[Image sets with object changes]
- Opening Delimiter -
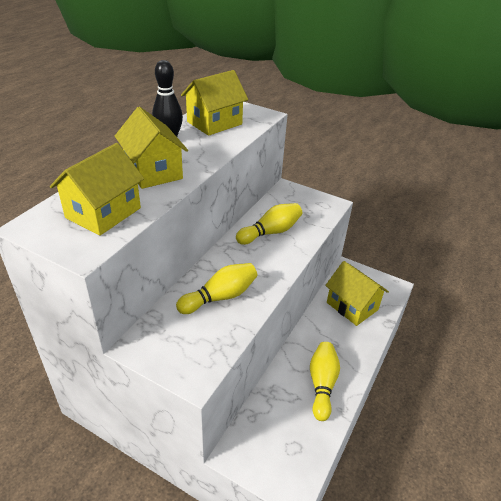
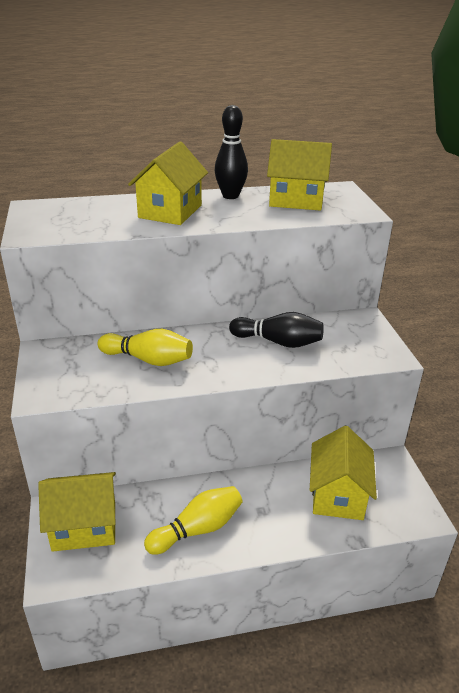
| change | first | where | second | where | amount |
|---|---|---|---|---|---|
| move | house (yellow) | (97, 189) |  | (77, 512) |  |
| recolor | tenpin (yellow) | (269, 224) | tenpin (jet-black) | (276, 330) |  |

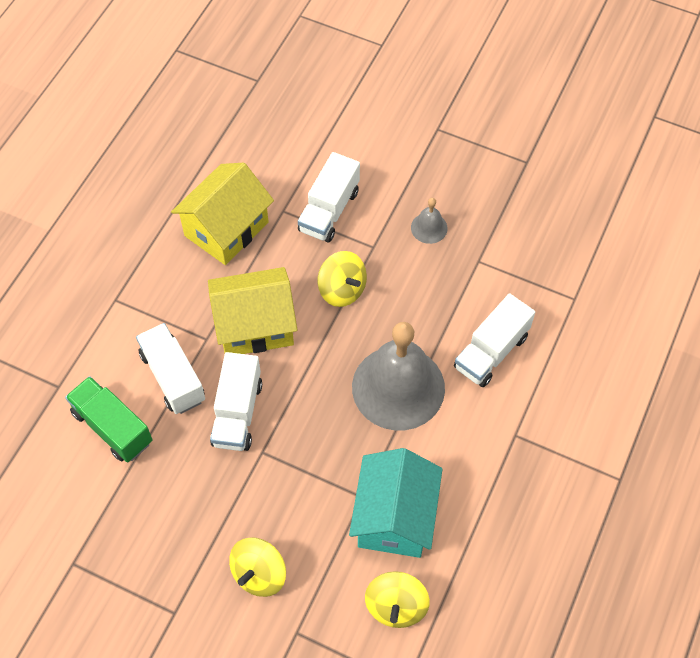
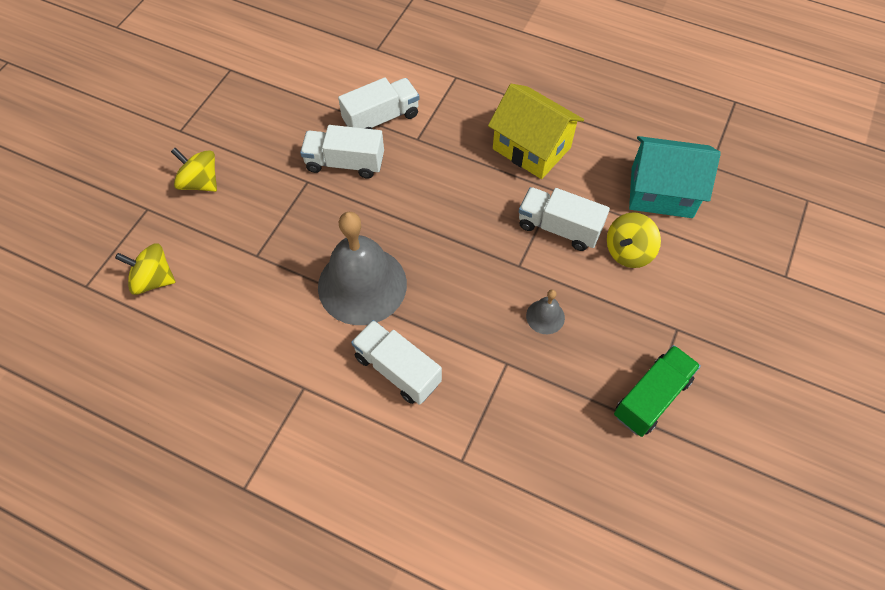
| change | first | where | second | where | amount |
|---|---|---|---|---|---|
| move | whirligig (yellow) | (342, 279) |  | (634, 240) |  |
| delete | house (yellow) | (252, 310) |  |  |  |
| move | toy truck (emerald) | (108, 419) |  | (657, 391) |  |
| move | house (aqua) | (396, 503) |  | (675, 177) |  |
- Closing Delimiter -
Write each entry again exactly, minus any images.

| change | first | where | second | where | amount |
|---|---|---|---|---|---|
| move | house (yellow) | (97, 189) |  | (77, 512) |  |
| recolor | tenpin (yellow) | (269, 224) | tenpin (jet-black) | (276, 330) |  |

| change | first | where | second | where | amount |
|---|---|---|---|---|---|
| move | whirligig (yellow) | (342, 279) |  | (634, 240) |  |
| delete | house (yellow) | (252, 310) |  |  |  |
| move | toy truck (emerald) | (108, 419) |  | (657, 391) |  |
| move | house (aqua) | (396, 503) |  | (675, 177) |  |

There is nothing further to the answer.